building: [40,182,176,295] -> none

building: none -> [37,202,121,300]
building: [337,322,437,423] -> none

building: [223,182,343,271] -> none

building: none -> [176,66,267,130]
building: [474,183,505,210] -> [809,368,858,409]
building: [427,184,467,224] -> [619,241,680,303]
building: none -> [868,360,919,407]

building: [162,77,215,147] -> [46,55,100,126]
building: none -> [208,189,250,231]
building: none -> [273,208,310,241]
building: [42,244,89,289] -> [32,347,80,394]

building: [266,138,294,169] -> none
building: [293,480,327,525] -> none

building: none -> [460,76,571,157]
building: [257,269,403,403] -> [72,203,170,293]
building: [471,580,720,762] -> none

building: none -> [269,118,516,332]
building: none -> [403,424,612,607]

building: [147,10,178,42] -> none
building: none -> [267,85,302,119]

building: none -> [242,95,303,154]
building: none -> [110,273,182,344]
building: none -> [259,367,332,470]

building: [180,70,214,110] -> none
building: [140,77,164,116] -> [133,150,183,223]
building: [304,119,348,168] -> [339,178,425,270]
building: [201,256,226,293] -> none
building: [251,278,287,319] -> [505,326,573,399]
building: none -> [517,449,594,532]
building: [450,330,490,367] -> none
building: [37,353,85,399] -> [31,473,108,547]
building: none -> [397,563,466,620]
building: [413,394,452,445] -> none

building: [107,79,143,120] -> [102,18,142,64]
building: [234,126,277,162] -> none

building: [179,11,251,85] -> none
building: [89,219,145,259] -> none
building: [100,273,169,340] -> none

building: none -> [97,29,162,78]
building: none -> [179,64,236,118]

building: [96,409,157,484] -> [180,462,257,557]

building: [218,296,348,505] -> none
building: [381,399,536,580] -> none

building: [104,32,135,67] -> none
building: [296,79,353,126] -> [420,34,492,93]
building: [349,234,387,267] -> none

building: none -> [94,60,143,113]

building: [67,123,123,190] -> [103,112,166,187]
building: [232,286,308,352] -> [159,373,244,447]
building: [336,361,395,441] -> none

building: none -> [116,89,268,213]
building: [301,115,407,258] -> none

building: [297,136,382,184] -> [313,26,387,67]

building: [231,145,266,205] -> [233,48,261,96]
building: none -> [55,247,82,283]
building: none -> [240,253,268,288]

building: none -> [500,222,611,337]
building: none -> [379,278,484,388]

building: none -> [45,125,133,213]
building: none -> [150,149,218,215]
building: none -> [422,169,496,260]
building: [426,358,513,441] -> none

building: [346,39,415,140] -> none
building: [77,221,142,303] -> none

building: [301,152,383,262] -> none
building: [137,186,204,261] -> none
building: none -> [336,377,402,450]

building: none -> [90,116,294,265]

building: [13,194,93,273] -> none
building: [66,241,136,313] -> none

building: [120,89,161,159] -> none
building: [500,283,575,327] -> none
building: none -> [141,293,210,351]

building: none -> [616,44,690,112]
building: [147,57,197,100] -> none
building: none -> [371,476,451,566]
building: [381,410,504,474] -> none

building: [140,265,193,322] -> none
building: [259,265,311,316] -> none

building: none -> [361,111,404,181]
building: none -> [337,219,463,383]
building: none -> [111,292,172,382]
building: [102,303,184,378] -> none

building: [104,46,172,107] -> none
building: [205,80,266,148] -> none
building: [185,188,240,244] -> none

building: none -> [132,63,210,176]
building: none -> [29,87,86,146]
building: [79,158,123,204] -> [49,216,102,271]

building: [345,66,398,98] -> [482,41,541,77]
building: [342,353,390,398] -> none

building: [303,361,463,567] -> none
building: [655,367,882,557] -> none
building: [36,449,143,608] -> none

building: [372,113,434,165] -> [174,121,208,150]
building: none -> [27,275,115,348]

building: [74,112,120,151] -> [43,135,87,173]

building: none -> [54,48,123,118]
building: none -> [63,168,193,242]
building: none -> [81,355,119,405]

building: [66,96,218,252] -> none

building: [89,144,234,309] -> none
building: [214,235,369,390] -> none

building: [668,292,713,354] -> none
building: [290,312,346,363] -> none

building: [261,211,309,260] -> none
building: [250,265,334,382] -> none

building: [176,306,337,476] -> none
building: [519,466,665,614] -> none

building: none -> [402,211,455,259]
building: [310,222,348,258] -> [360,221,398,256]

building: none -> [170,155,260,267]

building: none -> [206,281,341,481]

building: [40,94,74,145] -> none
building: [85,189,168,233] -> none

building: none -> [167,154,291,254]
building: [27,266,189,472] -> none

__________

» Work to complete
Retype all the data verbatim.

» The answer
building: [40,182,176,295] -> none

building: none -> [37,202,121,300]
building: [337,322,437,423] -> none

building: [223,182,343,271] -> none

building: none -> [176,66,267,130]
building: [474,183,505,210] -> [809,368,858,409]
building: [427,184,467,224] -> [619,241,680,303]
building: none -> [868,360,919,407]

building: [162,77,215,147] -> [46,55,100,126]
building: none -> [208,189,250,231]
building: none -> [273,208,310,241]
building: [42,244,89,289] -> [32,347,80,394]

building: [266,138,294,169] -> none
building: [293,480,327,525] -> none

building: none -> [460,76,571,157]
building: [257,269,403,403] -> [72,203,170,293]
building: [471,580,720,762] -> none

building: none -> [269,118,516,332]
building: none -> [403,424,612,607]

building: [147,10,178,42] -> none
building: none -> [267,85,302,119]

building: none -> [242,95,303,154]
building: none -> [110,273,182,344]
building: none -> [259,367,332,470]

building: [180,70,214,110] -> none
building: [140,77,164,116] -> [133,150,183,223]
building: [304,119,348,168] -> [339,178,425,270]
building: [201,256,226,293] -> none
building: [251,278,287,319] -> [505,326,573,399]
building: none -> [517,449,594,532]
building: [450,330,490,367] -> none
building: [37,353,85,399] -> [31,473,108,547]
building: none -> [397,563,466,620]
building: [413,394,452,445] -> none

building: [107,79,143,120] -> [102,18,142,64]
building: [234,126,277,162] -> none

building: [179,11,251,85] -> none
building: [89,219,145,259] -> none
building: [100,273,169,340] -> none

building: none -> [97,29,162,78]
building: none -> [179,64,236,118]

building: [96,409,157,484] -> [180,462,257,557]

building: [218,296,348,505] -> none
building: [381,399,536,580] -> none

building: [104,32,135,67] -> none
building: [296,79,353,126] -> [420,34,492,93]
building: [349,234,387,267] -> none

building: none -> [94,60,143,113]

building: [67,123,123,190] -> [103,112,166,187]
building: [232,286,308,352] -> [159,373,244,447]
building: [336,361,395,441] -> none

building: none -> [116,89,268,213]
building: [301,115,407,258] -> none

building: [297,136,382,184] -> [313,26,387,67]

building: [231,145,266,205] -> [233,48,261,96]
building: none -> [55,247,82,283]
building: none -> [240,253,268,288]

building: none -> [500,222,611,337]
building: none -> [379,278,484,388]

building: none -> [45,125,133,213]
building: none -> [150,149,218,215]
building: none -> [422,169,496,260]
building: [426,358,513,441] -> none

building: [346,39,415,140] -> none
building: [77,221,142,303] -> none

building: [301,152,383,262] -> none
building: [137,186,204,261] -> none
building: none -> [336,377,402,450]

building: none -> [90,116,294,265]

building: [13,194,93,273] -> none
building: [66,241,136,313] -> none

building: [120,89,161,159] -> none
building: [500,283,575,327] -> none
building: none -> [141,293,210,351]

building: none -> [616,44,690,112]
building: [147,57,197,100] -> none
building: none -> [371,476,451,566]
building: [381,410,504,474] -> none

building: [140,265,193,322] -> none
building: [259,265,311,316] -> none

building: none -> [361,111,404,181]
building: none -> [337,219,463,383]
building: none -> [111,292,172,382]
building: [102,303,184,378] -> none

building: [104,46,172,107] -> none
building: [205,80,266,148] -> none
building: [185,188,240,244] -> none

building: none -> [132,63,210,176]
building: none -> [29,87,86,146]
building: [79,158,123,204] -> [49,216,102,271]

building: [345,66,398,98] -> [482,41,541,77]
building: [342,353,390,398] -> none

building: [303,361,463,567] -> none
building: [655,367,882,557] -> none
building: [36,449,143,608] -> none

building: [372,113,434,165] -> [174,121,208,150]
building: none -> [27,275,115,348]

building: [74,112,120,151] -> [43,135,87,173]

building: none -> [54,48,123,118]
building: none -> [63,168,193,242]
building: none -> [81,355,119,405]

building: [66,96,218,252] -> none

building: [89,144,234,309] -> none
building: [214,235,369,390] -> none

building: [668,292,713,354] -> none
building: [290,312,346,363] -> none

building: [261,211,309,260] -> none
building: [250,265,334,382] -> none

building: [176,306,337,476] -> none
building: [519,466,665,614] -> none

building: none -> [402,211,455,259]
building: [310,222,348,258] -> [360,221,398,256]

building: none -> [170,155,260,267]

building: none -> [206,281,341,481]

building: [40,94,74,145] -> none
building: [85,189,168,233] -> none

building: none -> [167,154,291,254]
building: [27,266,189,472] -> none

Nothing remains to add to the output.